Exercise description> Here are some records. Repeat them all exactly.

Edit tracking data

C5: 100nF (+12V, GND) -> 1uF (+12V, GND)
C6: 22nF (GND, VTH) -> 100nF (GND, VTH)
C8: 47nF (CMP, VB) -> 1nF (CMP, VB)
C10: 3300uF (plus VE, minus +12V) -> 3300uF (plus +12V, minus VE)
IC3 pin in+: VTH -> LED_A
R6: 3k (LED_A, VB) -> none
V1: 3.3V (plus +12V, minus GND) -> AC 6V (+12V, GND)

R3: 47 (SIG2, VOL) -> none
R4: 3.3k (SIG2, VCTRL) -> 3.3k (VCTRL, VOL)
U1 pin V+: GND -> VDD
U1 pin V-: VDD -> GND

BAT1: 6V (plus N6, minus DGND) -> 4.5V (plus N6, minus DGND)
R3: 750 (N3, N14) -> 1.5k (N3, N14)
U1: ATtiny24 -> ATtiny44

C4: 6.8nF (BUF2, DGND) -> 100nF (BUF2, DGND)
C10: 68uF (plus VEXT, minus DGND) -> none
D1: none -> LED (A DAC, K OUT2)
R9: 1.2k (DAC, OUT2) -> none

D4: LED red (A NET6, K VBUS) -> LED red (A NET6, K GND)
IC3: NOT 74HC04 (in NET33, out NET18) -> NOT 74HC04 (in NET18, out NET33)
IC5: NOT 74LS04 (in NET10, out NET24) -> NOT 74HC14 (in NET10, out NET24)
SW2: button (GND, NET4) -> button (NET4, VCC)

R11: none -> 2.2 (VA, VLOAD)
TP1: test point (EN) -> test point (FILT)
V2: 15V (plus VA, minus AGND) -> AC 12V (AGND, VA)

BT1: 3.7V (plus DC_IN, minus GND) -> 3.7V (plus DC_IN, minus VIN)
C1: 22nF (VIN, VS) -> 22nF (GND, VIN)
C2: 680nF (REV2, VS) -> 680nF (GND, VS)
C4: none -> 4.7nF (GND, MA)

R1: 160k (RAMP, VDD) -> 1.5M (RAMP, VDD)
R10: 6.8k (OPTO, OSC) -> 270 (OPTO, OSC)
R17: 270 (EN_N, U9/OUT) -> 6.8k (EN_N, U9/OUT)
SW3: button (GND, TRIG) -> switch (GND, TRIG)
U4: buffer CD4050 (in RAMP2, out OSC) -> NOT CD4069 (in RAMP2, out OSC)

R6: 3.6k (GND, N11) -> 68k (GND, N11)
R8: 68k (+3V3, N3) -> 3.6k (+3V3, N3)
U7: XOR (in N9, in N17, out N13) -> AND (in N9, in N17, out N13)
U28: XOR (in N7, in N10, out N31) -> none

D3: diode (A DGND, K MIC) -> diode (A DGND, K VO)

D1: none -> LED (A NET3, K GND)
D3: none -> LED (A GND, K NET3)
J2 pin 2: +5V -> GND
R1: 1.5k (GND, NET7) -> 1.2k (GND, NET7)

Task solution>
C5: 100nF (+12V, GND) -> 1uF (+12V, GND)
C6: 22nF (GND, VTH) -> 100nF (GND, VTH)
C8: 47nF (CMP, VB) -> 1nF (CMP, VB)
C10: 3300uF (plus VE, minus +12V) -> 3300uF (plus +12V, minus VE)
IC3 pin in+: VTH -> LED_A
R6: 3k (LED_A, VB) -> none
V1: 3.3V (plus +12V, minus GND) -> AC 6V (+12V, GND)

R3: 47 (SIG2, VOL) -> none
R4: 3.3k (SIG2, VCTRL) -> 3.3k (VCTRL, VOL)
U1 pin V+: GND -> VDD
U1 pin V-: VDD -> GND

BAT1: 6V (plus N6, minus DGND) -> 4.5V (plus N6, minus DGND)
R3: 750 (N3, N14) -> 1.5k (N3, N14)
U1: ATtiny24 -> ATtiny44

C4: 6.8nF (BUF2, DGND) -> 100nF (BUF2, DGND)
C10: 68uF (plus VEXT, minus DGND) -> none
D1: none -> LED (A DAC, K OUT2)
R9: 1.2k (DAC, OUT2) -> none

D4: LED red (A NET6, K VBUS) -> LED red (A NET6, K GND)
IC3: NOT 74HC04 (in NET33, out NET18) -> NOT 74HC04 (in NET18, out NET33)
IC5: NOT 74LS04 (in NET10, out NET24) -> NOT 74HC14 (in NET10, out NET24)
SW2: button (GND, NET4) -> button (NET4, VCC)

R11: none -> 2.2 (VA, VLOAD)
TP1: test point (EN) -> test point (FILT)
V2: 15V (plus VA, minus AGND) -> AC 12V (AGND, VA)

BT1: 3.7V (plus DC_IN, minus GND) -> 3.7V (plus DC_IN, minus VIN)
C1: 22nF (VIN, VS) -> 22nF (GND, VIN)
C2: 680nF (REV2, VS) -> 680nF (GND, VS)
C4: none -> 4.7nF (GND, MA)

R1: 160k (RAMP, VDD) -> 1.5M (RAMP, VDD)
R10: 6.8k (OPTO, OSC) -> 270 (OPTO, OSC)
R17: 270 (EN_N, U9/OUT) -> 6.8k (EN_N, U9/OUT)
SW3: button (GND, TRIG) -> switch (GND, TRIG)
U4: buffer CD4050 (in RAMP2, out OSC) -> NOT CD4069 (in RAMP2, out OSC)

R6: 3.6k (GND, N11) -> 68k (GND, N11)
R8: 68k (+3V3, N3) -> 3.6k (+3V3, N3)
U7: XOR (in N9, in N17, out N13) -> AND (in N9, in N17, out N13)
U28: XOR (in N7, in N10, out N31) -> none

D3: diode (A DGND, K MIC) -> diode (A DGND, K VO)

D1: none -> LED (A NET3, K GND)
D3: none -> LED (A GND, K NET3)
J2 pin 2: +5V -> GND
R1: 1.5k (GND, NET7) -> 1.2k (GND, NET7)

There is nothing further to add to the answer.